Start of Study material

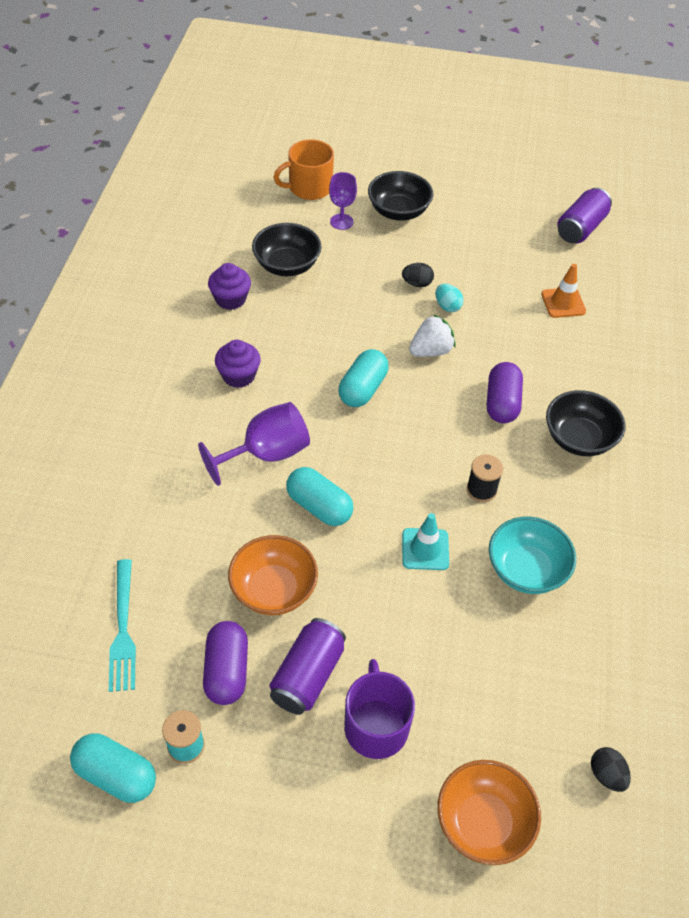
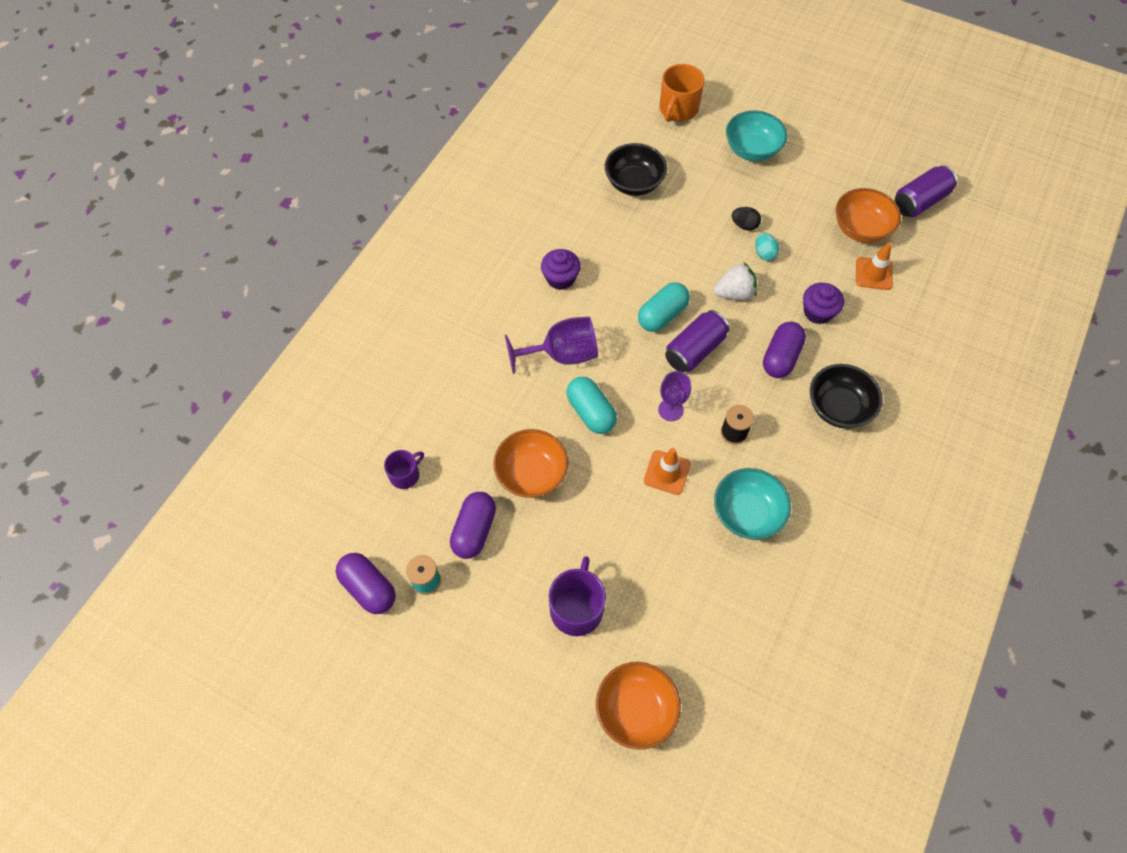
camera: 20 degrees right, 10 degrees up
(116, 775) = (368, 588): turquoise capsule -> purple capsule
(123, 629) = (405, 475): turquoise fork -> purple mug
(230, 299) = (575, 205): purple cupcake -> purple cupcake (818, 312)
(308, 676) = (536, 552): purple can -> purple can (694, 350)
(309, 188) = (678, 109): orange mug -> orange mug turned 60 degrees counterclockwise
(341, 222) = (696, 150): purple goblet -> purple goblet (670, 410)
(398, 211) = (752, 150): black bowl -> turquoise bowl
(425, 549) = (667, 472): turquoise traffic cone -> orange traffic cone
(534, 264) = (861, 229): none -> orange bowl
(606, 775) = (750, 703): black egg -> none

End of Study material

▸ Assignment: Would you set down each line of the listing above exactly, apart from the pictures?

▸ Answer section:
camera: 20 degrees right, 10 degrees up
(116, 775) = (368, 588): turquoise capsule -> purple capsule
(123, 629) = (405, 475): turquoise fork -> purple mug
(230, 299) = (575, 205): purple cupcake -> purple cupcake (818, 312)
(308, 676) = (536, 552): purple can -> purple can (694, 350)
(309, 188) = (678, 109): orange mug -> orange mug turned 60 degrees counterclockwise
(341, 222) = (696, 150): purple goblet -> purple goblet (670, 410)
(398, 211) = (752, 150): black bowl -> turquoise bowl
(425, 549) = (667, 472): turquoise traffic cone -> orange traffic cone
(534, 264) = (861, 229): none -> orange bowl
(606, 775) = (750, 703): black egg -> none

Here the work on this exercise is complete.